Extracted data entries
# # # # #
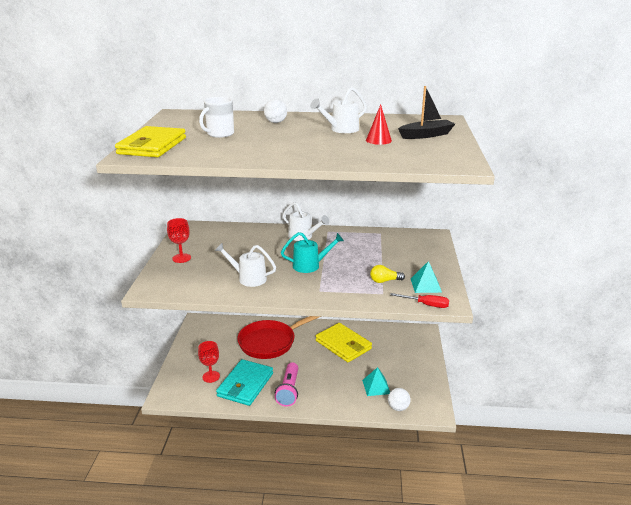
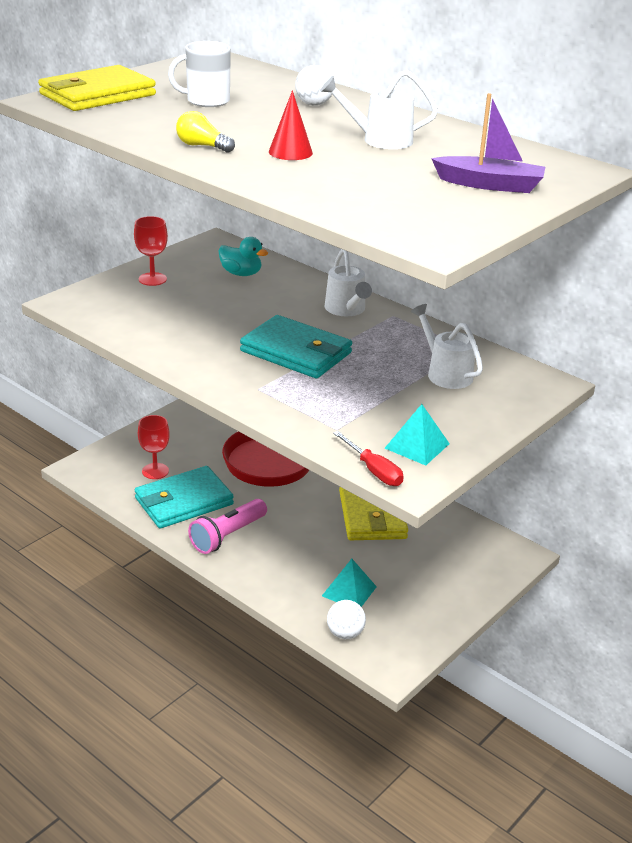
camera: 35 degrees right, 5 degrees up
(225, 238) = (241, 273): none -> turquoise duck
(248, 278) = (194, 336): white watering can -> white watering can (445, 373)
(310, 265) = (296, 352): turquoise watering can -> turquoise wallet
(378, 140) = (397, 171): red cone -> red cone (290, 152)
(384, 281) = (366, 414): yellow light bulb -> yellow light bulb (202, 146)
(426, 135) = (490, 185): black boat -> purple boat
# # # # #
**Requirement**
Final part of the records: return the line that contains "(378, 140) = (397, 171): red" and every line after it, exactly, with no other lines added.

**Exercise answer**
(378, 140) = (397, 171): red cone -> red cone (290, 152)
(384, 281) = (366, 414): yellow light bulb -> yellow light bulb (202, 146)
(426, 135) = (490, 185): black boat -> purple boat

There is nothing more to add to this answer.